**TASK TO CARRY OUT:** The lines below starting at the line containing "(615, 365) = (401, 365): red" and ending at the line containing "(733, 369) = (341, 329): red" are to be repeated exactly, with both ends kept and nothing else added.

Before-and-after object listings
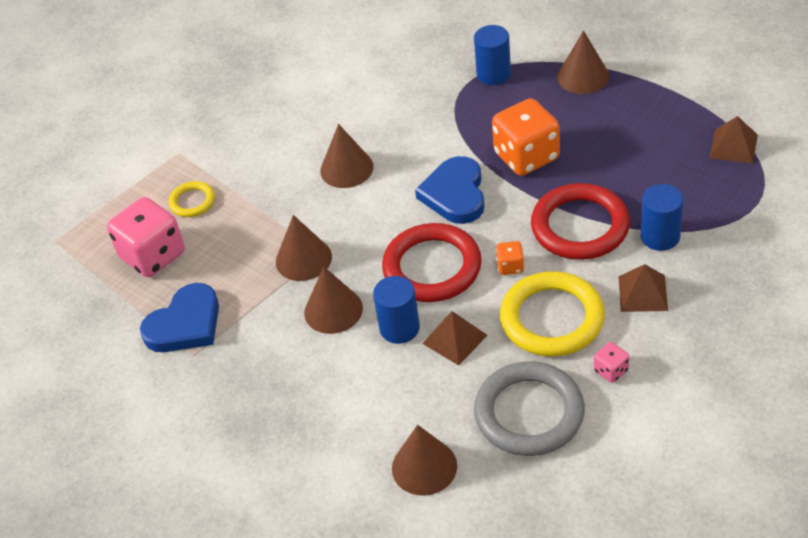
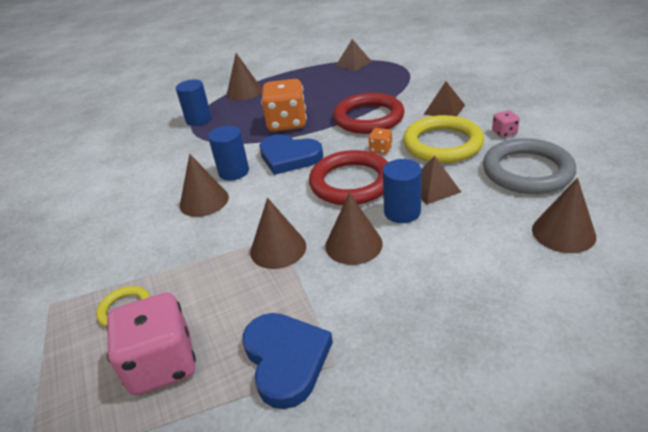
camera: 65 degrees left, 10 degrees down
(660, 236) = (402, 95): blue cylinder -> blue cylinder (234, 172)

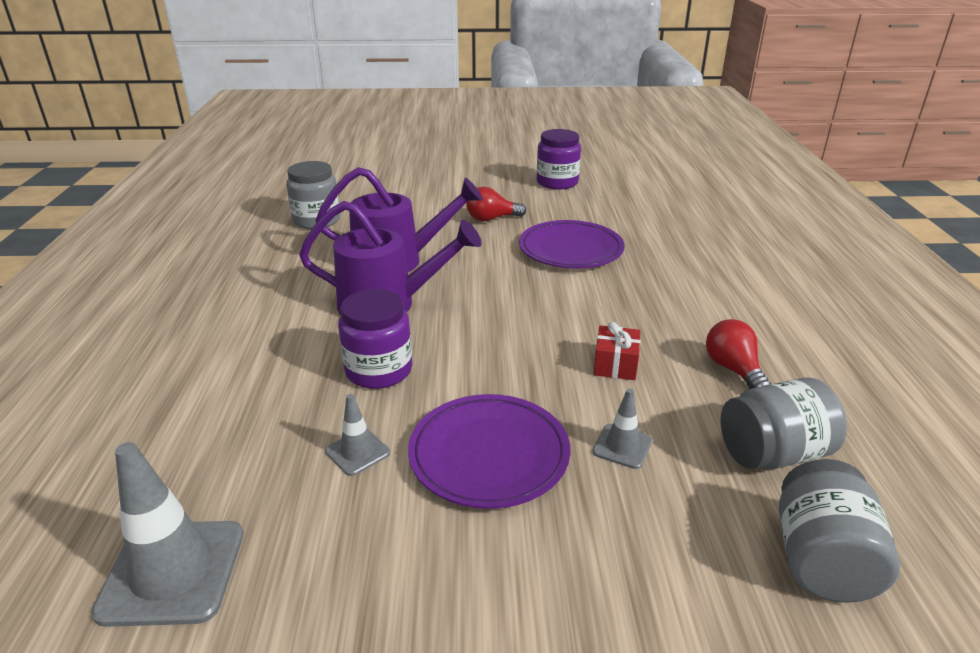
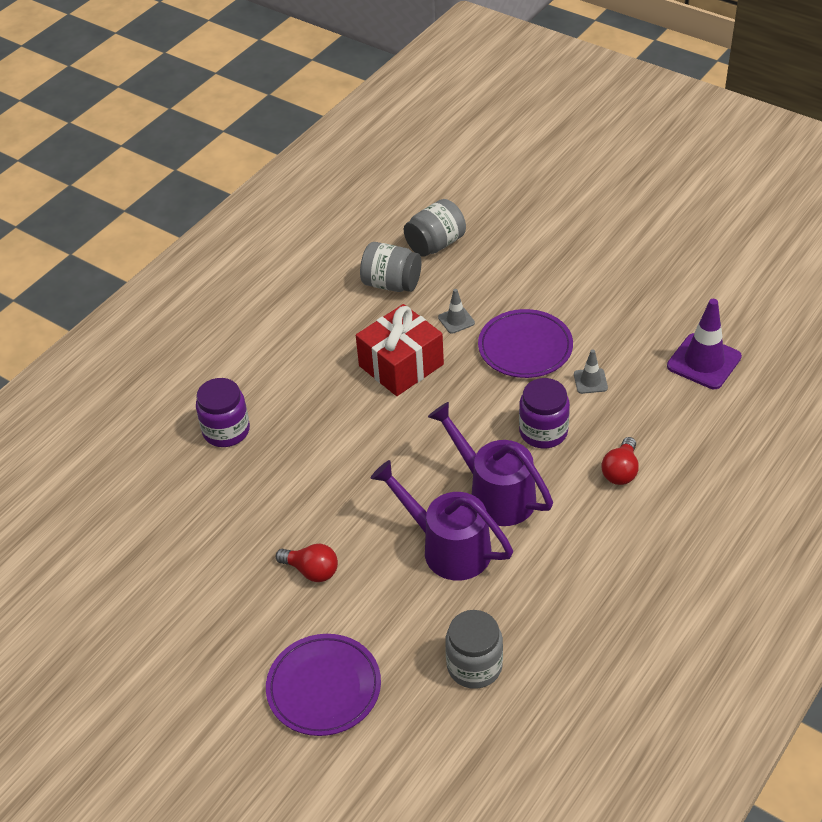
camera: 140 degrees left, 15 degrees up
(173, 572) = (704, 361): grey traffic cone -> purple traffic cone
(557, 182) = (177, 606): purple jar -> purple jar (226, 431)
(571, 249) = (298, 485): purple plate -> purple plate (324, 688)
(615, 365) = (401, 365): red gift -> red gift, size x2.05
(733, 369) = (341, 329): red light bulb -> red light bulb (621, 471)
--
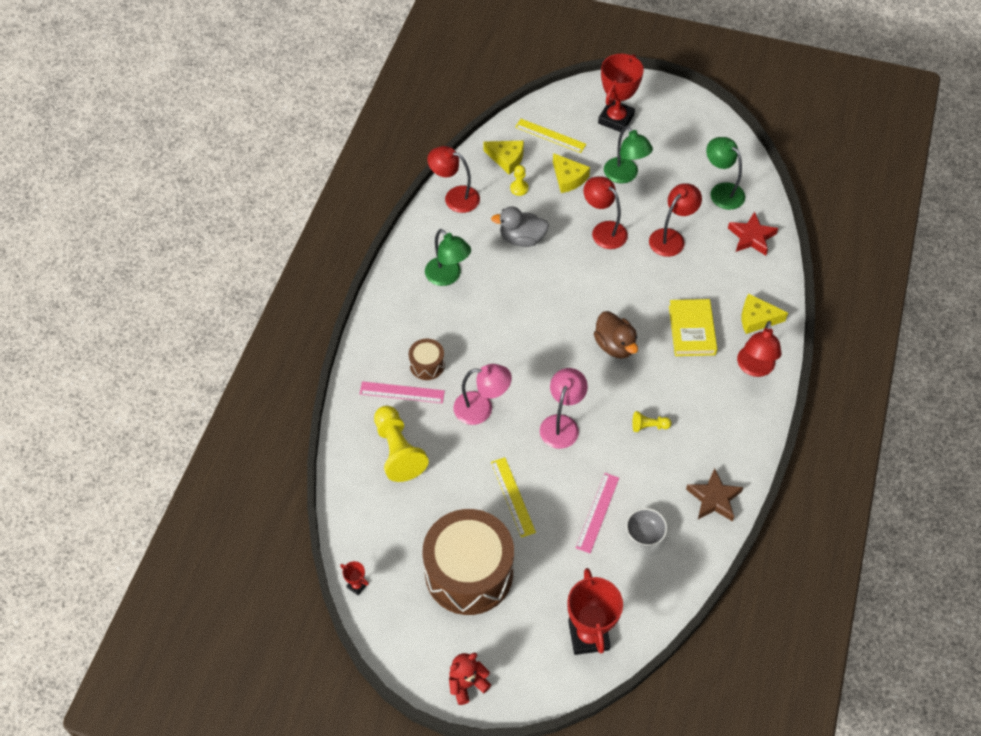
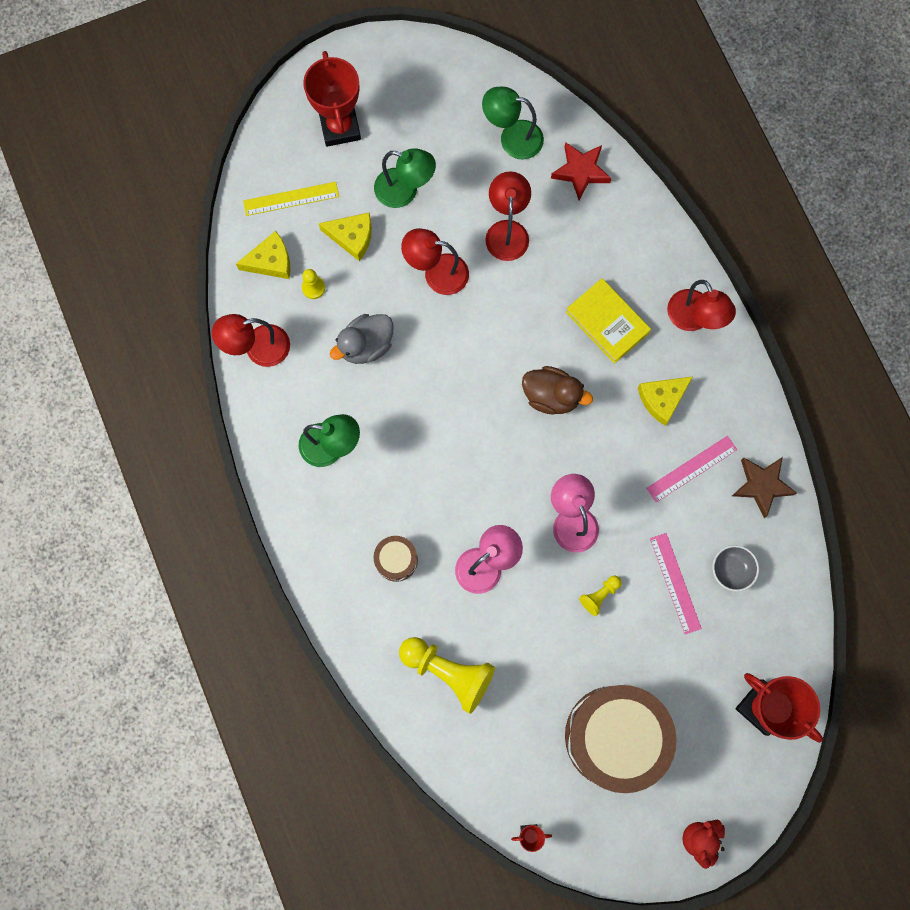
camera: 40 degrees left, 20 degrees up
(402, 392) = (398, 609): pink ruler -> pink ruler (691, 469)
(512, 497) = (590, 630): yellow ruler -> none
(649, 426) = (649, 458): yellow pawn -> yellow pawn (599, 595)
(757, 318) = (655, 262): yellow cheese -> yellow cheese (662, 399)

**OUTPUT FOR THIS EXERCISE:**
(615, 365) = (401, 365): red gift -> red gift, size x2.05
(733, 369) = (341, 329): red light bulb -> red light bulb (621, 471)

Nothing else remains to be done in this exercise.